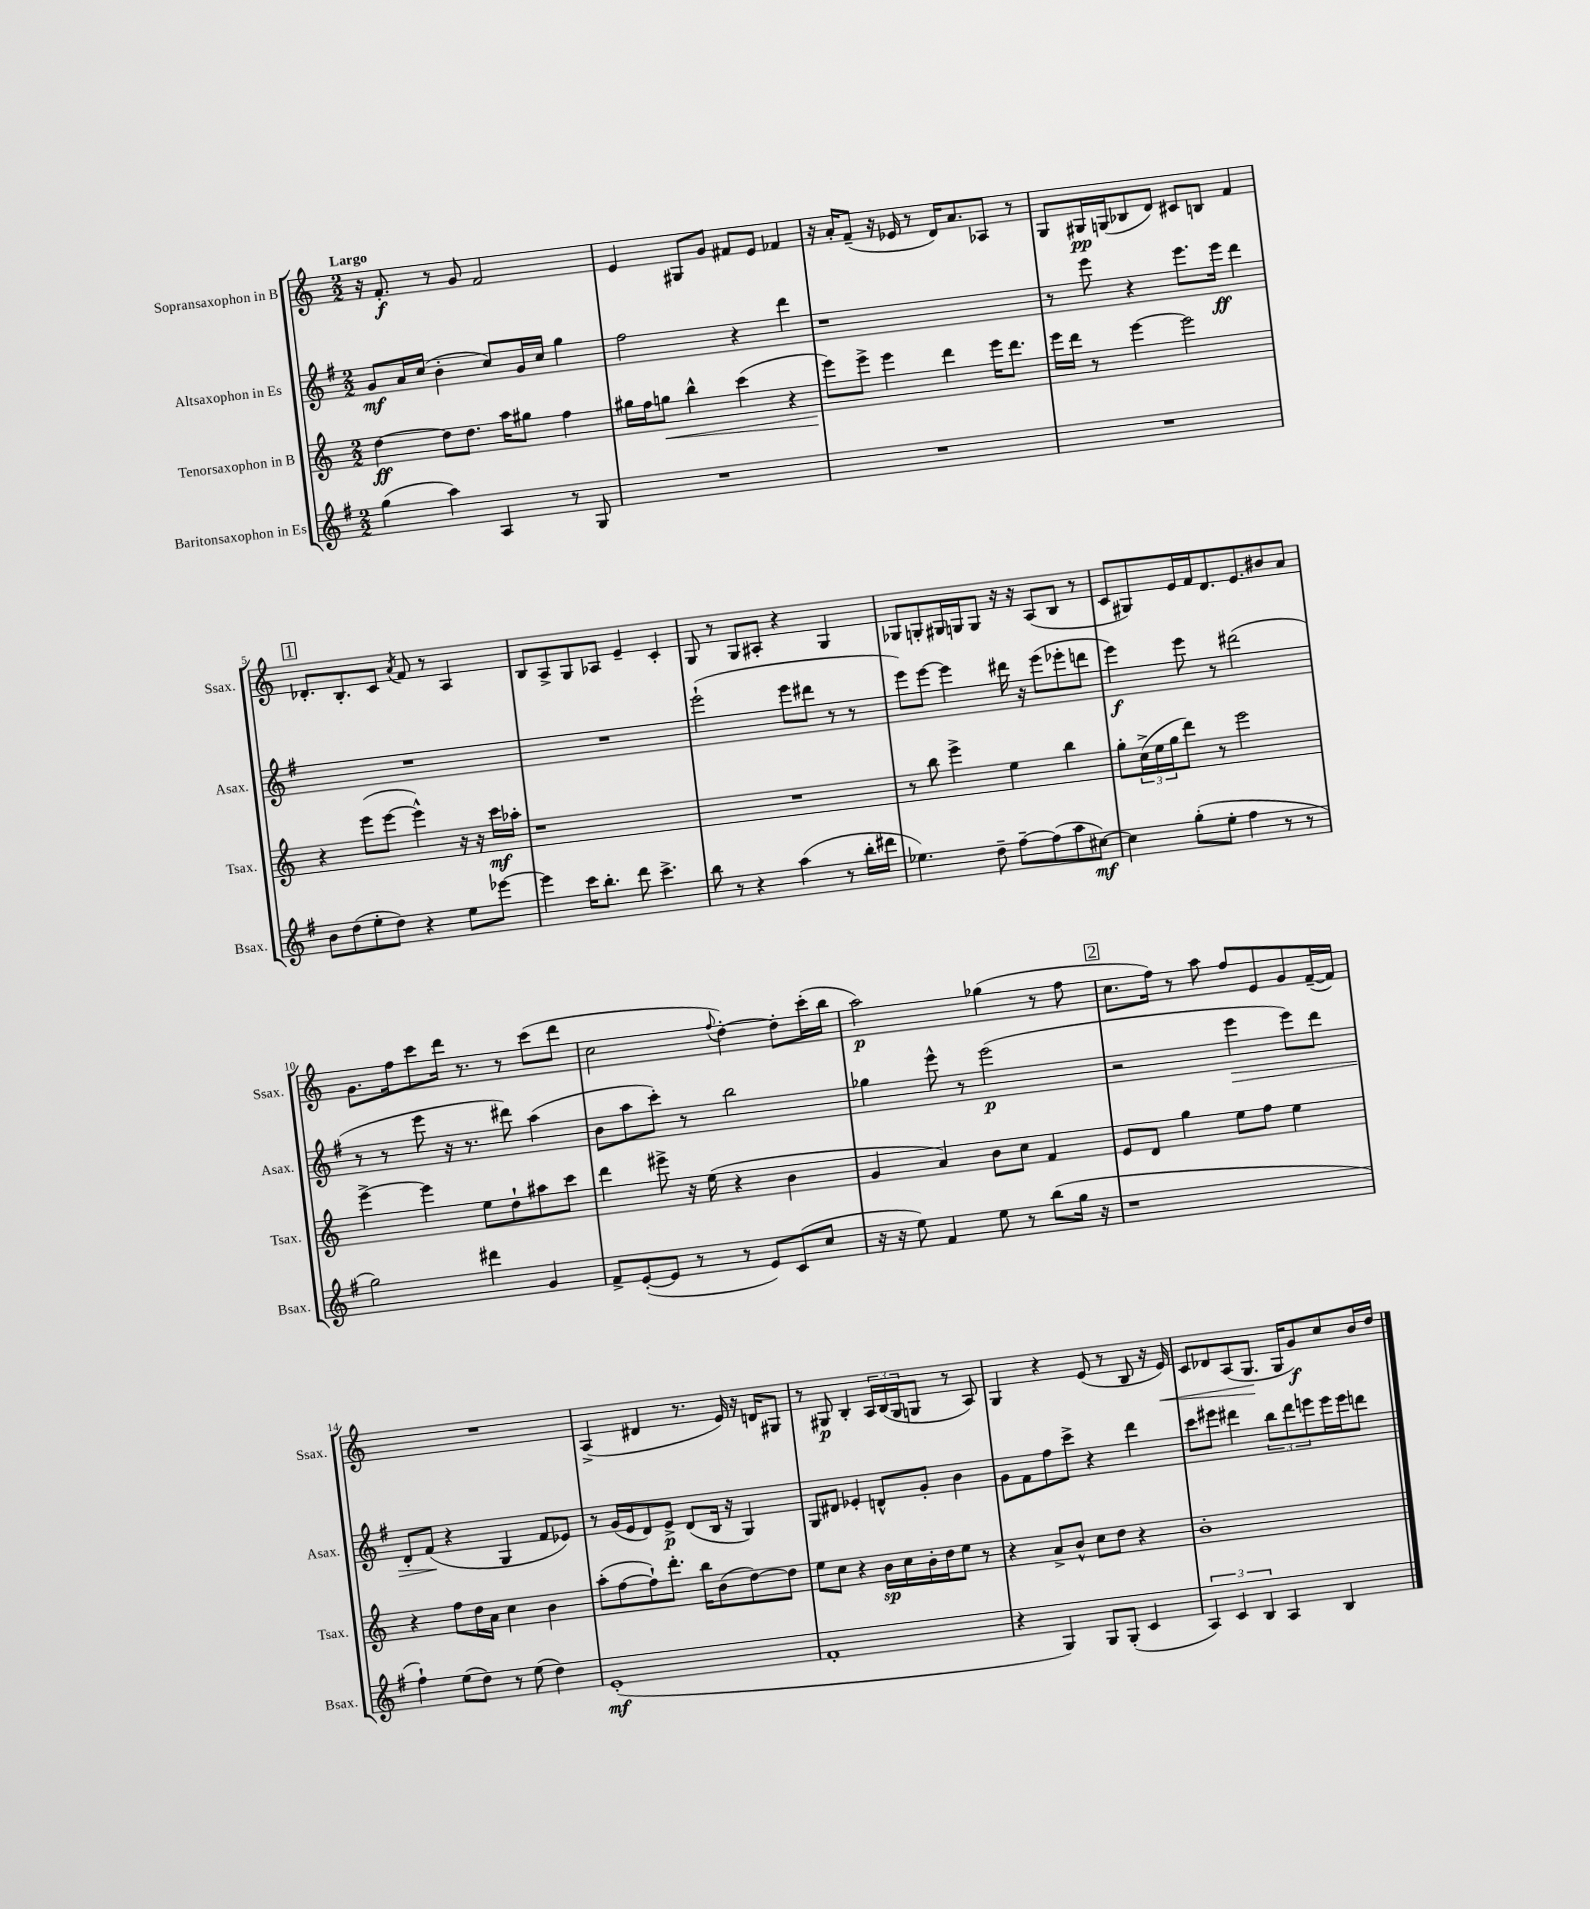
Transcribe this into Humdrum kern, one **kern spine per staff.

**kern	**kern	**kern	**kern
*staff4	*staff3	*staff2	*staff1
*clefG2	*clefG2	*clefG2	*clefG2
*k[f#]	*k[]	*k[f#]	*k[]
*M2/2	*M2/2	*M2/2	*M2/2
(4gg\	[4dd\	8g/L	16r
.	.	.	8.f'/
.	.	16a/L	.
.	.	(16cc/JJ	.
4aa\)	8dd\]L	4b'\	8r
.	8.dd\J	.	8g/
4A/	.	8cc/L)	2f/
.	16aa\LK	.	.
.	8gg#\J	16g/L	.
.	.	16cc/JJ	.
8r	4ff\	4gg\	.
8G/	.	.	.
=	=	=	=
1r	16gg#\LL	2ff#\	4e/
.	16ff\J	.	.
.	8gg\J	.	.
.	4bb^^\	.	8G#/L
.	.	.	8g/J
.	(4ccc\	4r	8f#/L
.	.	.	8e/J
.	4r	4ddd\	4f-/
=	=	=	=
1r	8eee\L)	1r	16r
.	.	.	16a'/LK
.	8eee^\J	.	(8f~/J
.	4eee\	.	16r
.	.	.	16e-/
.	.	.	8r
.	4ddd\	.	16d/LK)
.	.	.	8.a/
.	16eee\LK	.	8A-/J
.	8.ddd\J	.	.
.	.	.	8r
=	=	=	=
1r	16eee\LL	8r	8G/L
.	16ddd\JJ	.	.
.	8r	8eee\	16G#/L
.	.	.	(16G/J
.	[4eee\	4r	8B-/
.	.	.	8d/J)
.	2eee\]	8.eee\L	8c#/L
.	.	.	8B/J
.	.	16eee\Jk	.
.	.	4ddd\	4f/
=	=	=	=
8b\L	4r	1r	8.d-'/L
(8dd\	.	.	.
.	.	.	8.B'/
8ee'\	(8eee\L	.	.
8dd\J)	[8eee\J	.	8c/J
.	.	.	8qa/
4r	4eee^^\])	.	8f/
.	.	.	8r
8ee\L	16r	.	4A/
.	16r	.	.
[8eee-\J	16ccc\LL	.	.
.	16aa-'\JJ	.	.
=	=	=	=
4eee-\]	1r	1r	8B/L
.	.	.	8A^/
16ccc\LK	.	.	8G/
8.bb'\J	.	.	.
.	.	.	8A-/J
8ddd\	.	.	4e~/
4.ccc^\	.	.	.
.	.	.	4c'/
=	=	=	=
8bb\	1r	(2eee`\	8G/
8r	.	.	8r
4r	.	.	8G/L
.	.	.	8A#'/J
(4aa\	.	8eee\L	4r
.	.	8ddd#\J	.
8r	.	8r	4G/
16bb'\LL	.	8r	.
16ddd#\JJ	.	.	.
=	=	=	=
4.ee-\)	8r	8eee\L)	8G-/L
.	8bb\	[8eee\J	8G'/
.	4eee^\	4eee\]	16G#/L
.	.	.	16G/J
8dd~\	.	.	8G/J
[8ff#~\L	4ee\	16ddd#\	16r
.	.	16r	16r
(8ff#\]	.	(8eee\L	(8A/L
8aa\	4bb\	8eee-'\	8B/J
[8cc#\J)	.	8ddd\J	8r
=	=	=	=
4cc#\]	8gg'\L	4eee\)	8c/L
.	(24cc^\L	.	8G#/)
.	24ee\	.	.
.	24gg\J	.	.
(8gg'\L	8ddd\J)	8eee\	16e/L
.	.	.	16f/J
8ee'\J	8r	8r	8.d/
4ff#\	2eee\	(2ddd#\	.
.	.	.	8.e/
8r	.	.	8b#/
8r	.	.	8a/J
=	=	=	=
2gg\)	[4eee^\	8r	8.g\L
.	.	8r	.
.	.	.	16ff\k
.	4eee\]	8eee\	8ccc\
.	.	16r	16ddd\Jk
.	.	8.r	8.r
4ddd#\	8ee\L	.	.
.	8dd`\	8ddd#\)	8r
4g/	8aa#\	(4aa\	(8ccc\L
.	8ccc\J	.	8ddd\J
=	=	=	=
8f#^/L	4ddd\	8b\L	2cc\
([8e'/	.	8aa\	.
8e/]J	8eee#^\	8ccc'\J)	.
8r	16r	8r	.
.	(16ee\	.	.
.	.	.	8qqff/
8r	4r	2bb\	[4dd'\)
8e/L)	.	.	.
(8c/	4b\	.	8dd'\]L
8cc/J	.	.	(16ccc'\L
.	.	.	16bb\JJ
=	=	=	=
16r	4g/	4gg-\	2aa\)
16r	.	.	.
8ee\)	.	.	.
4f#/	4a/)	8eee^^\	.
.	.	8r	.
8ee\	8b\L	(2eee\	(4gg-\
8r	8cc\J	.	.
(8bb\L	4f/	.	8r
16gg\Jk	.	.	8ff\
16r	.	.	.
=	=	=	=
1r	8e/L	2r	8.cc\L
.	8d/J	.	.
.	.	.	16ff\Jk)
.	4gg\	.	8r
.	.	.	8aa\
.	8ee\L	4eee\	8ff/L
.	8ff\J	.	8e/
.	4ee\	8eee\L)	8g/
.	.	8ddd\J	([16f~/L
.	.	.	16f/]JJ)
=	=	=	=
4ff#`\)	4r	8d'/L	1r
.	.	(8f#/J	.
(8ee\L	8ff\L	4r	.
8dd\J)	16dd\L	.	.
.	16a\JJ	.	.
8r	4cc\	4G/	.
(8ee\	.	.	.
4dd\)	4b\	8f#/L	.
.	.	8e-/J)	.
=	=	=	=
(1e'	(8aa'\L	8r	(4A^/
.	[8ff\	(16g/LL	.
.	.	16e/J	.
.	8ff`\])	8d/)	4d#/
.	8.ddd'\J	8e^/J	.
.	.	(8d/L	8.r
.	16bb\LK	.	.
.	(8b\	16B/Jk	.
.	.	16r	16e/)
.	[8dd\)	4G/)	16r
.	.	.	16d/LK
.	8dd\]J	.	8G#/J
=	=	=	=
1f#'	8ee\L	8G/L	8r
.	8cc\J	8d#/J	8G#/
.	4r	4e-'/	4B'/
.	16b\LL	8d^^/L	24A/LL
.	.	.	(24B/
.	16cc\	.	.
.	.	.	24G#/J
.	16b'\	8g'/J	8G/J
.	16dd\J	.	.
.	8ee\J	4b\	8r
.	8r	.	8A/)
=	=	=	=
4r	4r	8g\L	4G/
.	.	8f#\	.
4G/)	8a^/L	8ff#\	4r
.	8b^^/J	8ccc^\J	.
8G/L	8cc\L	4r	(8e/
(8G'/J	8dd\J	.	8r
4c/	4r	4ddd\	8B/
.	.	.	16r
.	.	.	16e/)
=	=	=	=
6A/)	1b'	8ccc\L	8c/L
.	.	8eee#\J	8d-/
6c/	.	.	.
.	.	4ddd#\	(8A/
6B/	.	.	.
.	.	.	8.G/J
4A/	.	12bb\L	.
.	.	.	16G/LK
.	.	12ddd#\	.
.	.	.	8g/)
.	.	12eee\	.
4B/	.	16eee\L	8cc/
.	.	16eee\J	.
.	.	8ddd\J	16b/L
.	.	.	16dd/JJ
==	==	==	==
*-	*-	*-	*-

**DO THIS:** Locate each line in the records above that contains the string "kern", and copy those lines.

**RESULT BELOW:**
Transcribe this into Humdrum kern, one **kern spine per staff.
**kern	**kern	**kern	**kern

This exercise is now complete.